"""

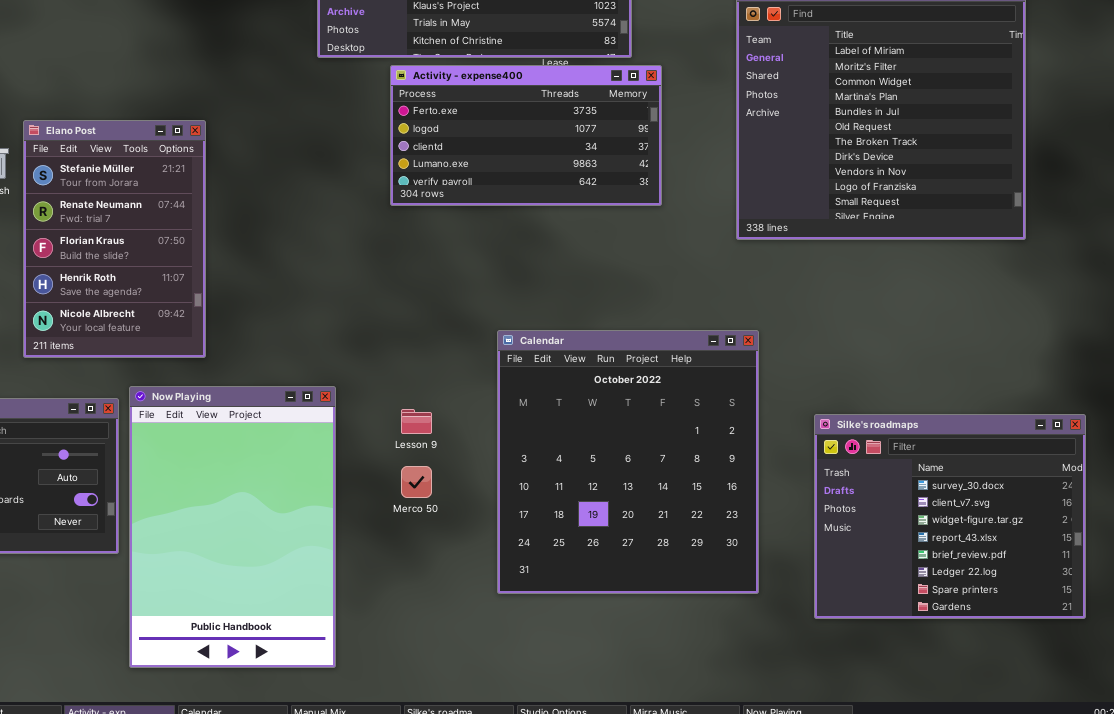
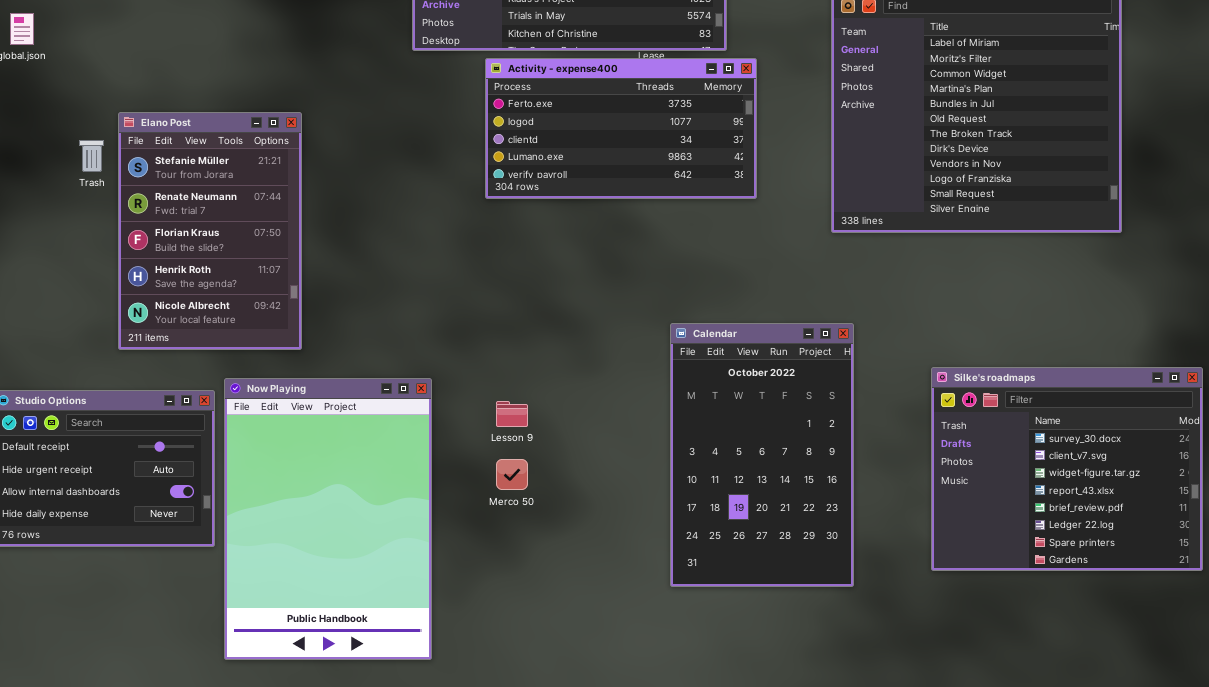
Calendar: [497,330,759,594] -> [670,323,854,587], resized
Silke's roadmaps: [814,414,1086,619] -> [931,367,1203,571], moved

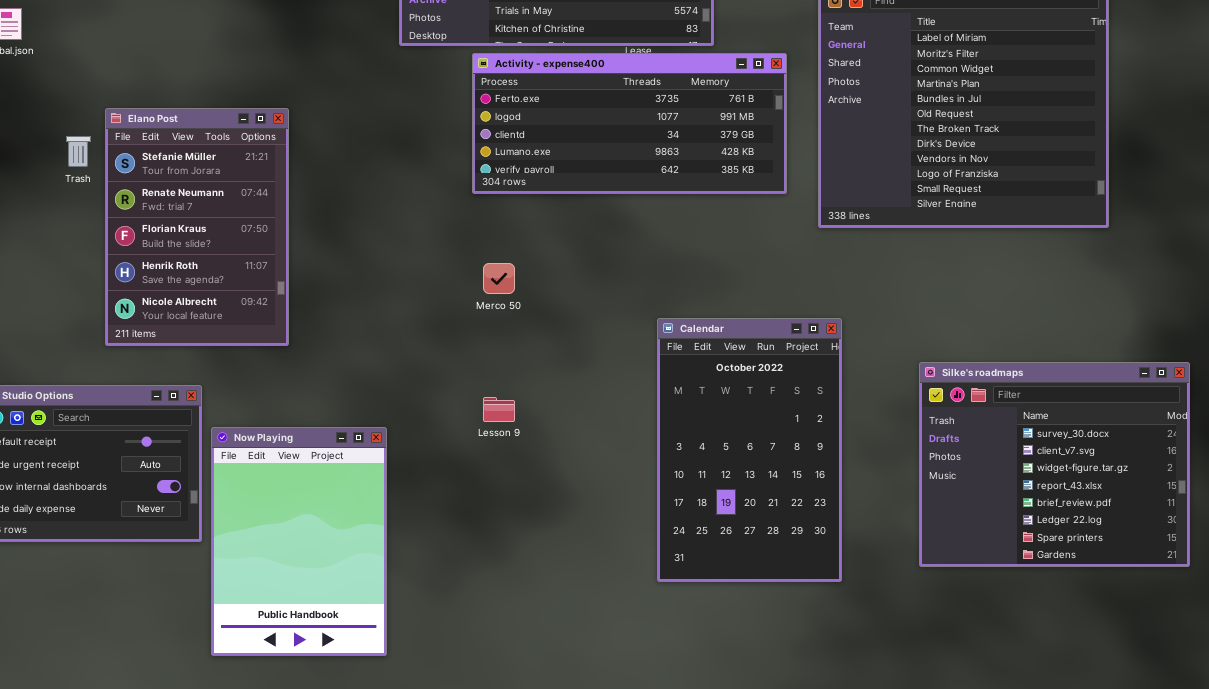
Activity - expense400: [485,58,757,199] -> [472,53,787,194], resized
Now Playing: [224,378,432,660] -> [211,427,387,656], resized
Merco 50: [496,459,528,490] -> [483,263,515,294], moved

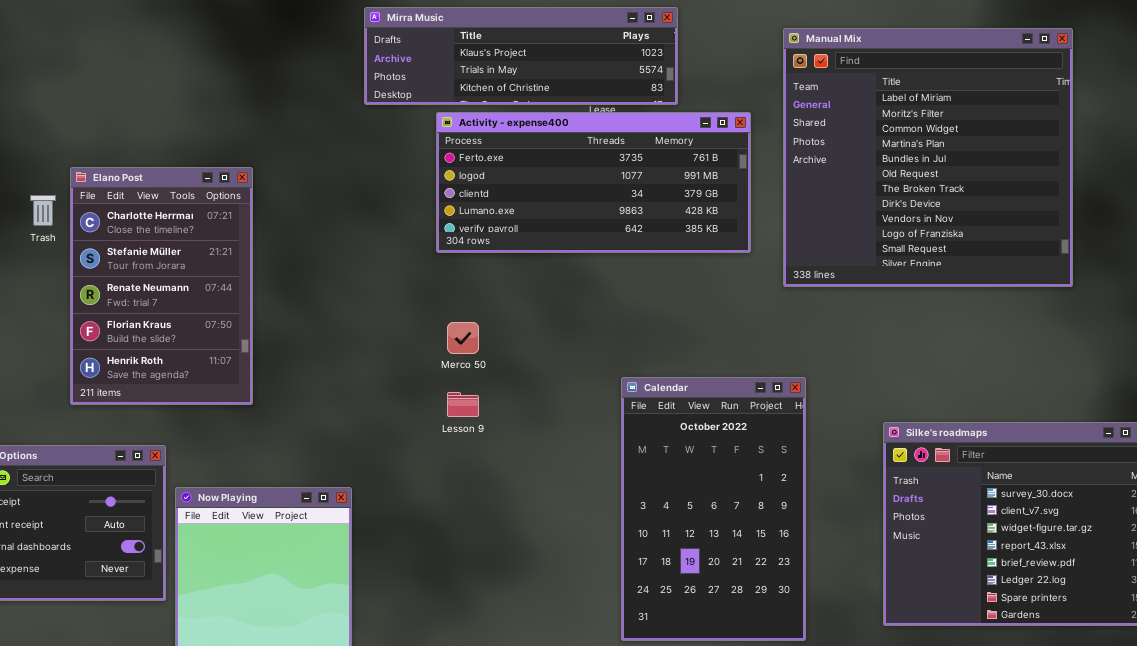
Elano Post: [105,108,289,346] -> [70,167,253,405], scrolled up 1 row
Lesson 9: [483,397,515,422] -> [447,392,479,417], moved

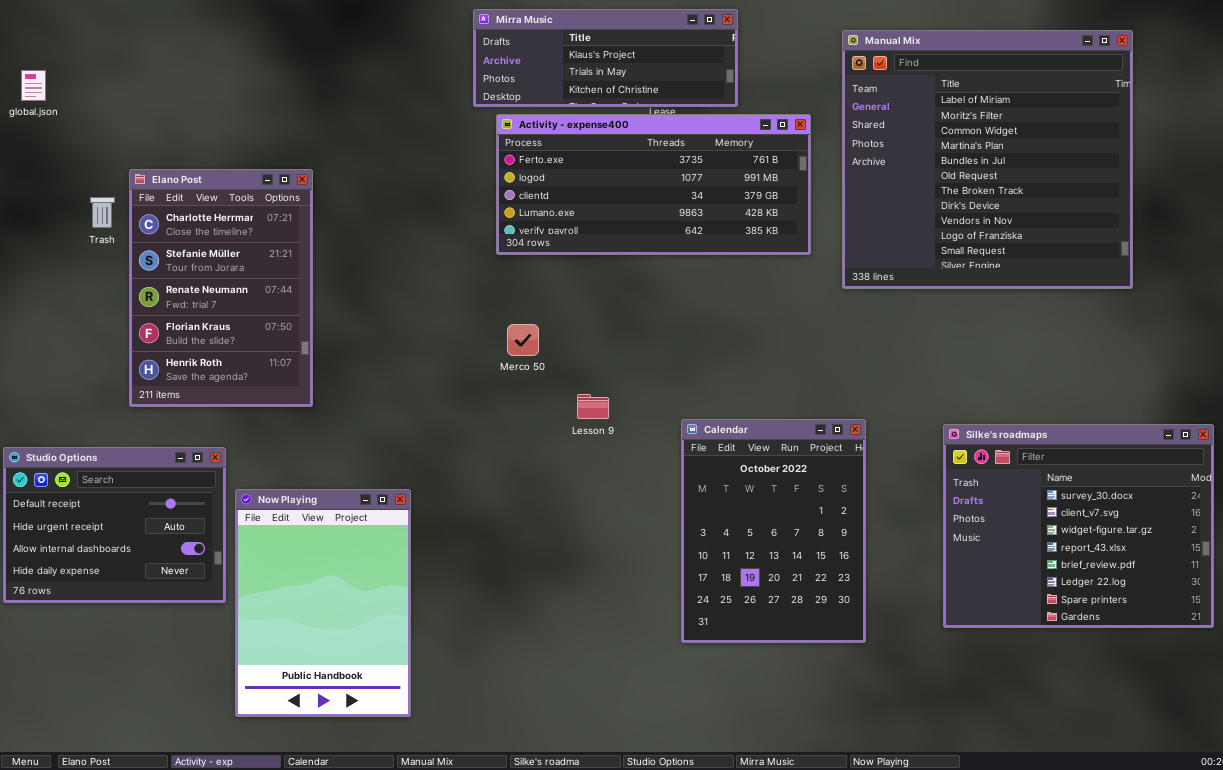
Mirra Music: [364,7,678,105] -> [473,9,738,107], resized
Calendar: [621,377,806,641] -> [681,419,866,643], resized
Lesson 9: [447,392,479,417] -> [577,394,609,419], moved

"""

§ **What you need to do**
Where a line above holds the word "Calendar", copy it.

§ **Result of the task**
Calendar: [497,330,759,594] -> [670,323,854,587], resized
Calendar: [621,377,806,641] -> [681,419,866,643], resized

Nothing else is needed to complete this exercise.